*** Opening of Record excerpts ***

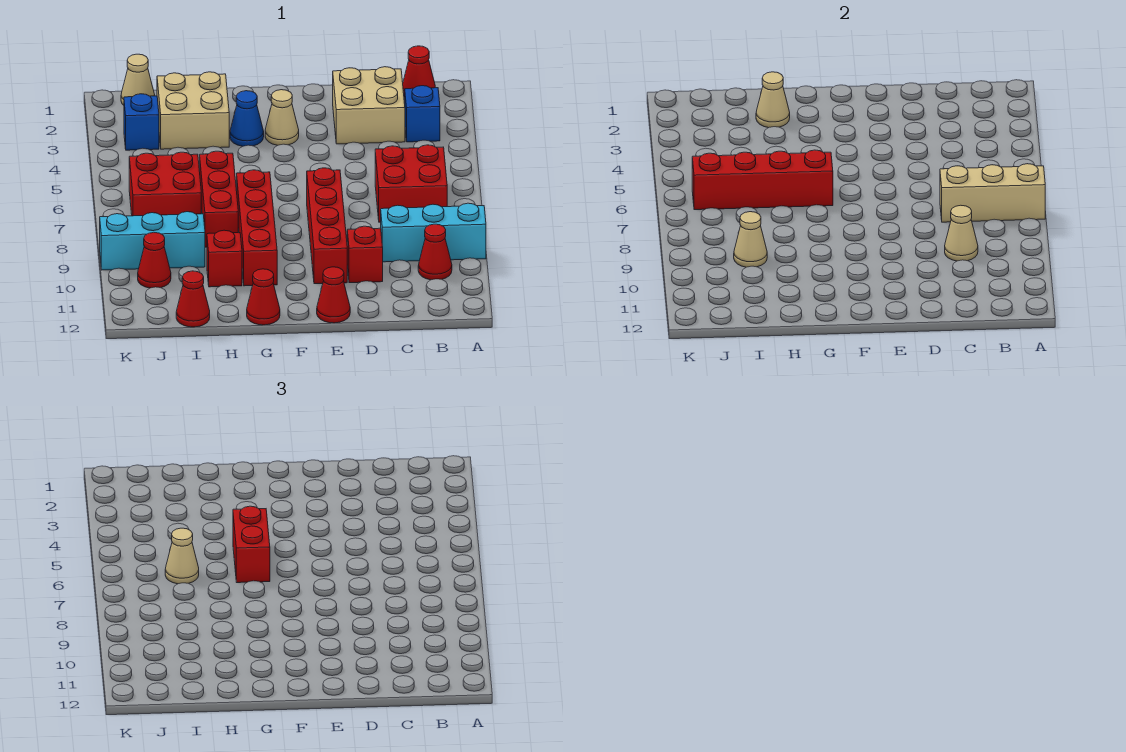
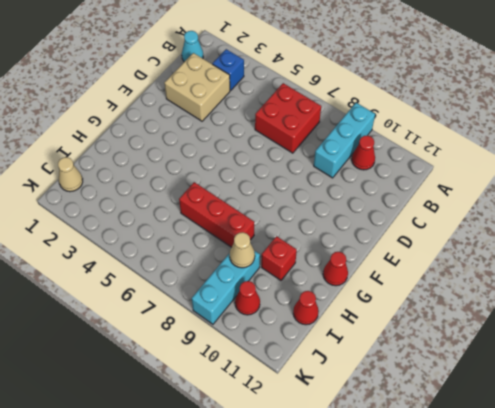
cyan cone B1 level 1 -> red cone B1 level 1
none -> red brick D10 level 1
none -> red brick E7:E10 level 1
none -> red cone E12 level 1

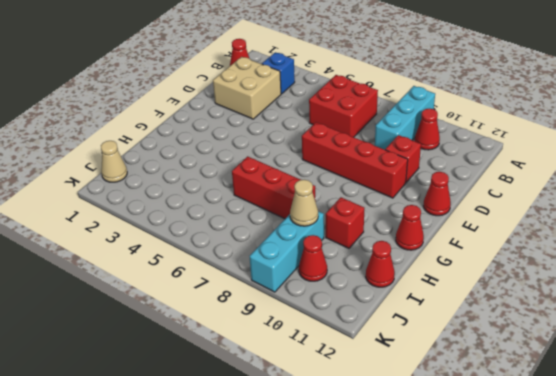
none -> tan cone F3 level 1
none -> blue cone G3 level 1
none -> red brick G7:G10 level 1

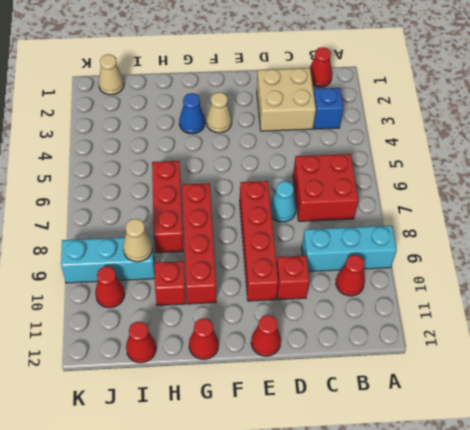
cyan cone D7 level 1 -> none
none -> tan brick H2:I3 level 1
none -> red brick I6:J7 level 1
none -> blue brick J3 level 1

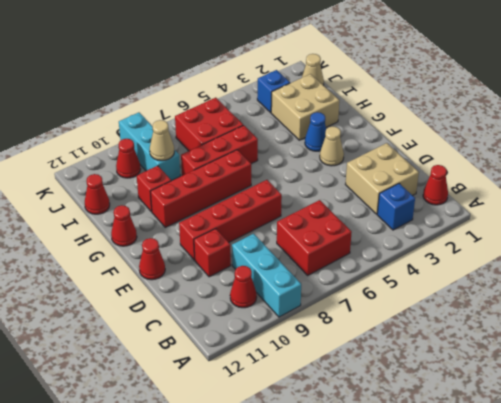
none -> tan brick A7:C7 level 2
none -> tan cone C9 level 2
none -> red brick G6:J6 level 2

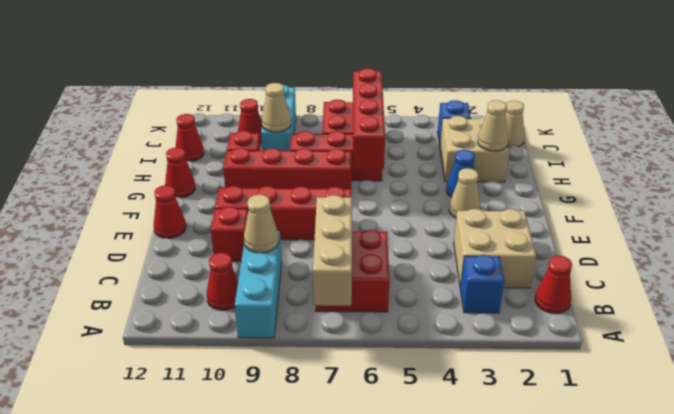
none -> red brick G5:G6 level 3
none -> tan cone I6 level 3

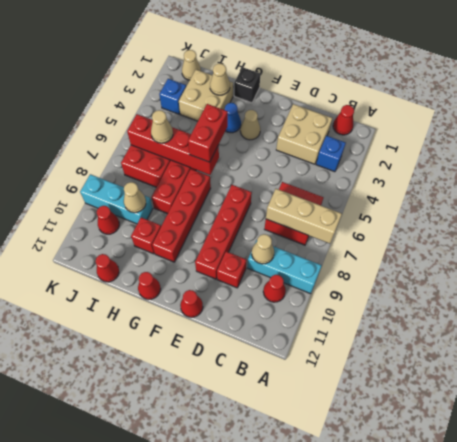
black brick G1 level 1 -> none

*** Close of Record excerpts ***

### Assigned task
Each line in the material with "brick" in it must be reported.

### Reply to the task
none -> red brick D10 level 1
none -> red brick E7:E10 level 1
none -> red brick G7:G10 level 1
none -> tan brick H2:I3 level 1
none -> red brick I6:J7 level 1
none -> blue brick J3 level 1
none -> tan brick A7:C7 level 2
none -> red brick G6:J6 level 2
none -> red brick G5:G6 level 3
black brick G1 level 1 -> none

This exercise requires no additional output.